BRIEF
What lines below contain the string "left"? List them all.

COLLECTED DATA
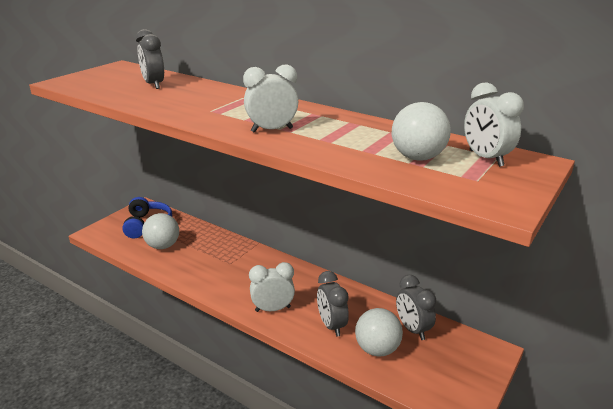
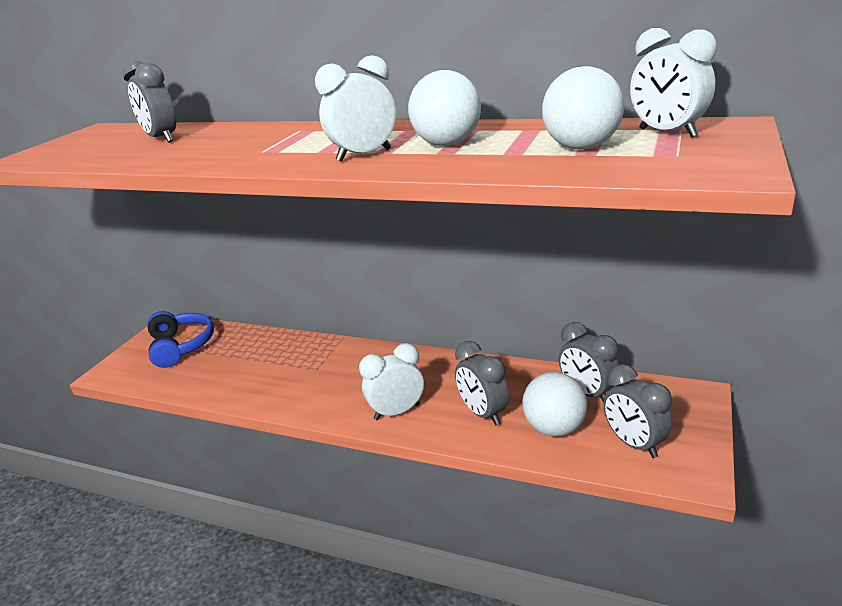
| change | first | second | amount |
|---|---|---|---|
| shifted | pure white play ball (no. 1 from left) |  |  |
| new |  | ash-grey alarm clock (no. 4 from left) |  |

ANSWER TO THIS EXERCISE
| shifted | pure white play ball (no. 1 from left) |  |  |
| new |  | ash-grey alarm clock (no. 4 from left) |  |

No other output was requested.